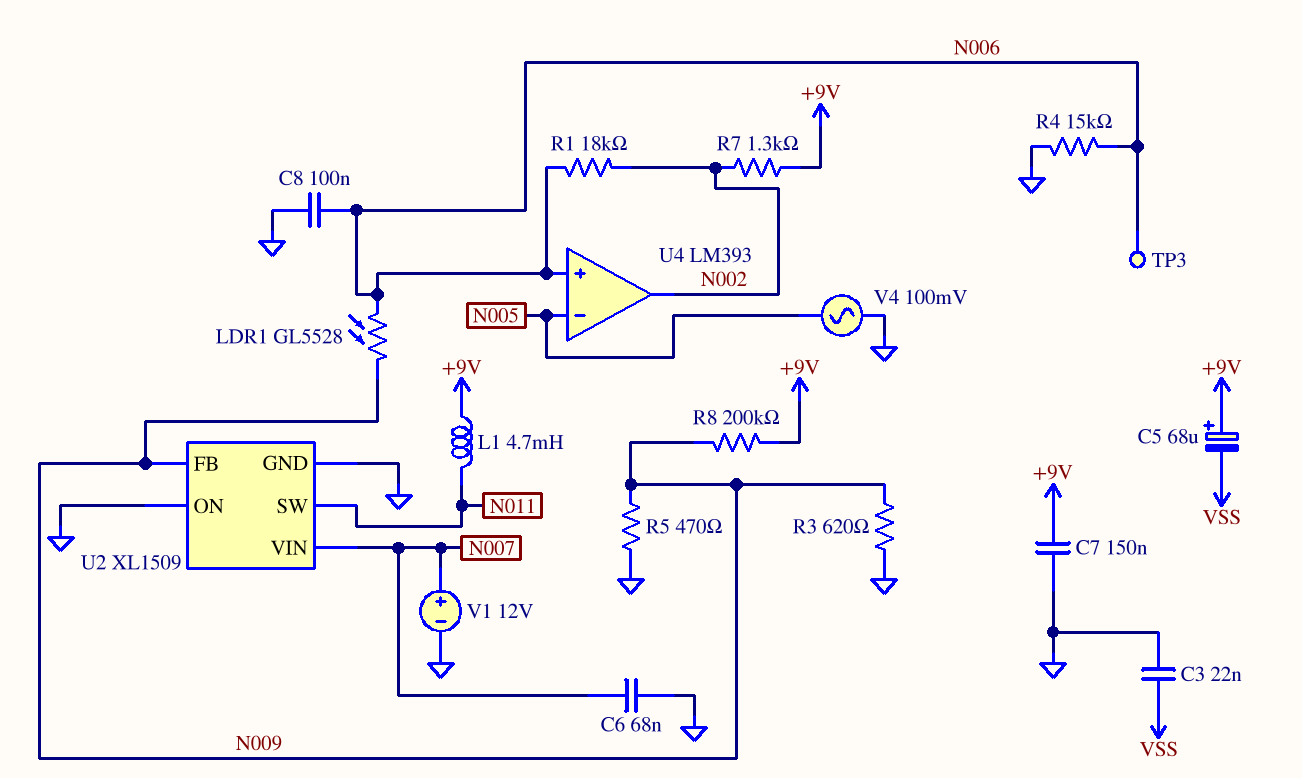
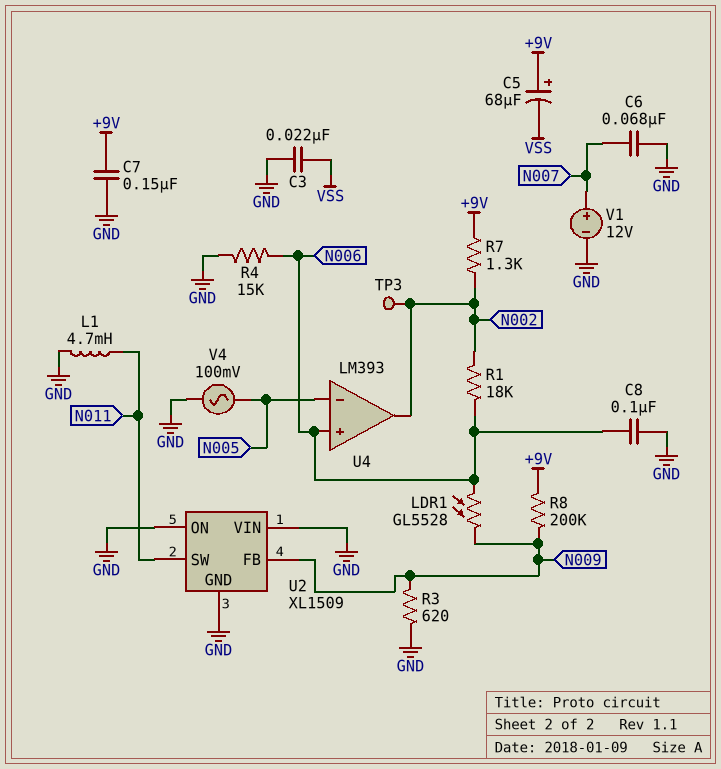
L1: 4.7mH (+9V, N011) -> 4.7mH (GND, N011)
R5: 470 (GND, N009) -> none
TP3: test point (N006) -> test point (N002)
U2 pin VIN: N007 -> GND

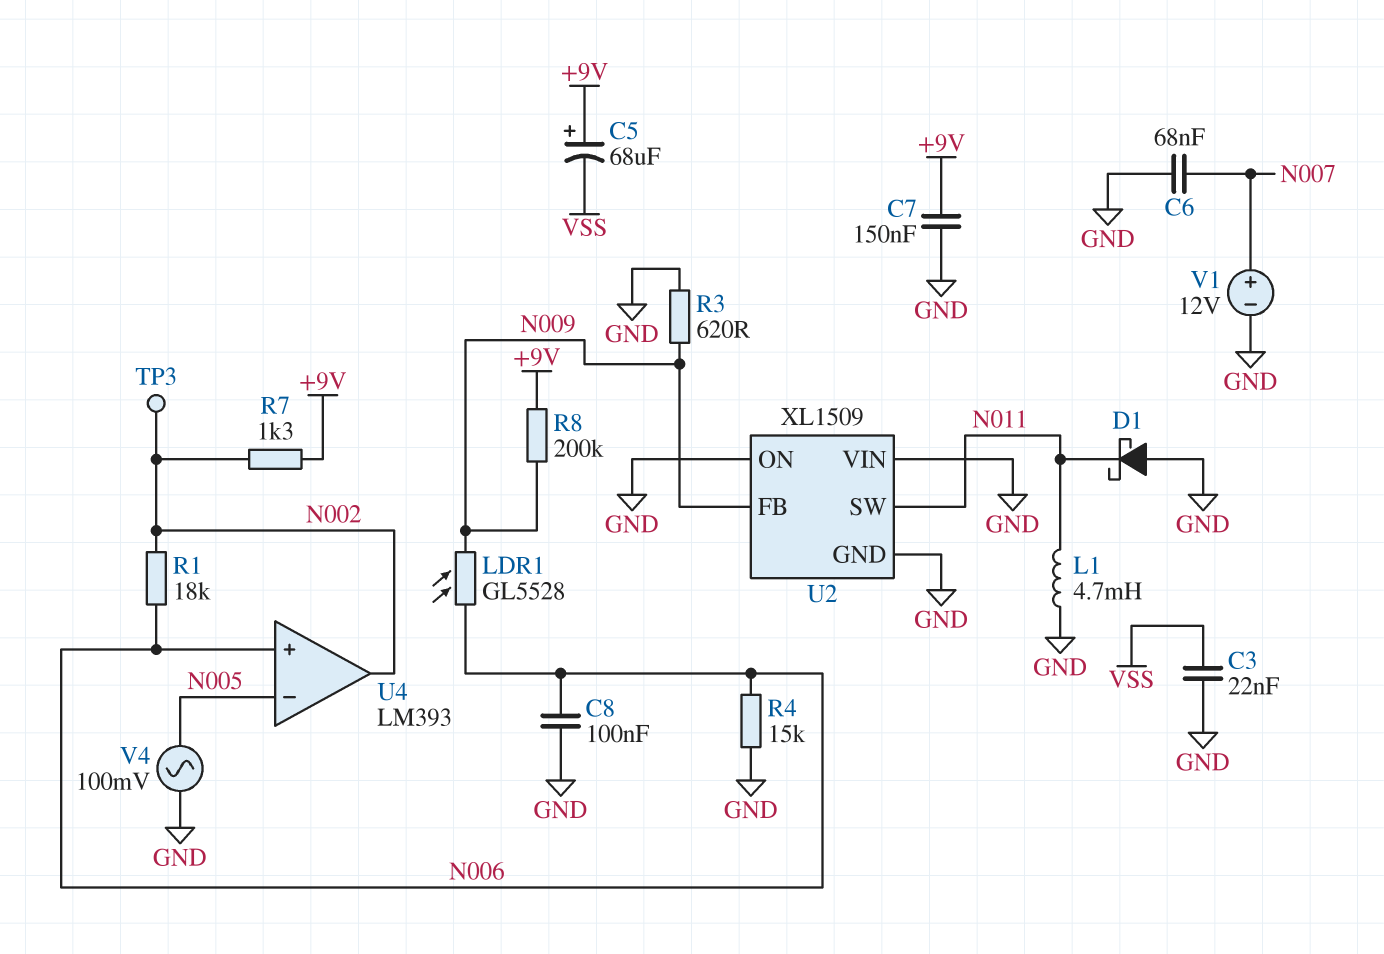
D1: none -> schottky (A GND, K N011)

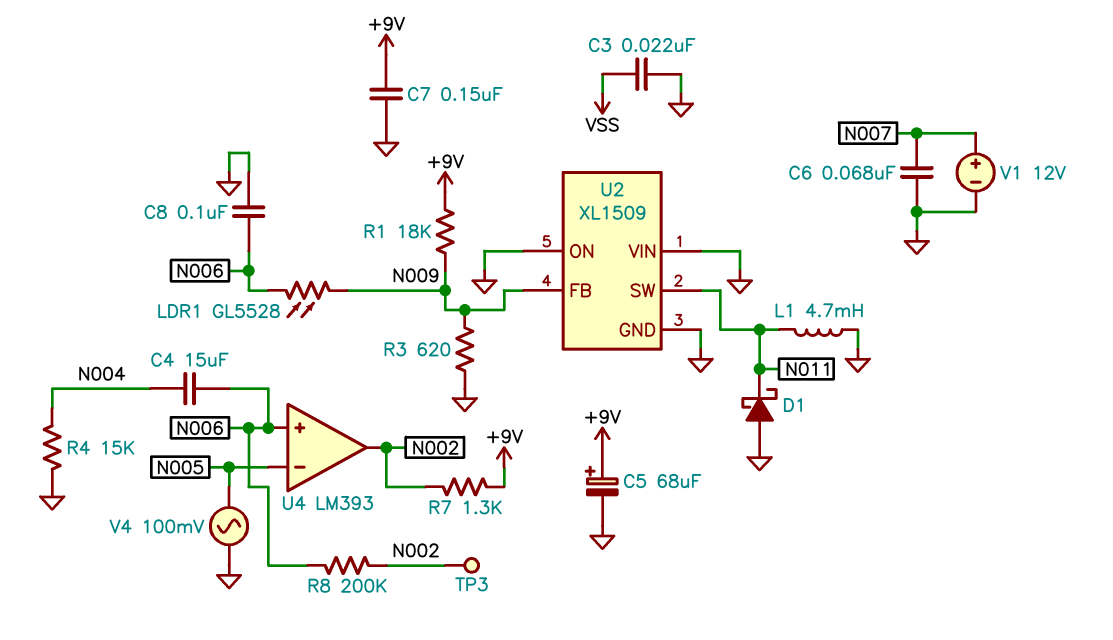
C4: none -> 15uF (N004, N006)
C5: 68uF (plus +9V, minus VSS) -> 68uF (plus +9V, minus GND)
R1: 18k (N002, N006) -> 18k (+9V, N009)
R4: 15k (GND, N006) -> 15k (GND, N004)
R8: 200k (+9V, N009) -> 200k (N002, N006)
# # # #
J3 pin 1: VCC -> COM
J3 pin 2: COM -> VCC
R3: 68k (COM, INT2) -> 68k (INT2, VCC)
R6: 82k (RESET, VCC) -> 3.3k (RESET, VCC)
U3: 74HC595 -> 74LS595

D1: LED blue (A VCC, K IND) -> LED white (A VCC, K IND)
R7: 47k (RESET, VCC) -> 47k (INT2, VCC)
# # # #
- _Try it_
Exactly one number is wanted in reply: the count of lines above that hold the string "RESET".

- _Result of the task_
2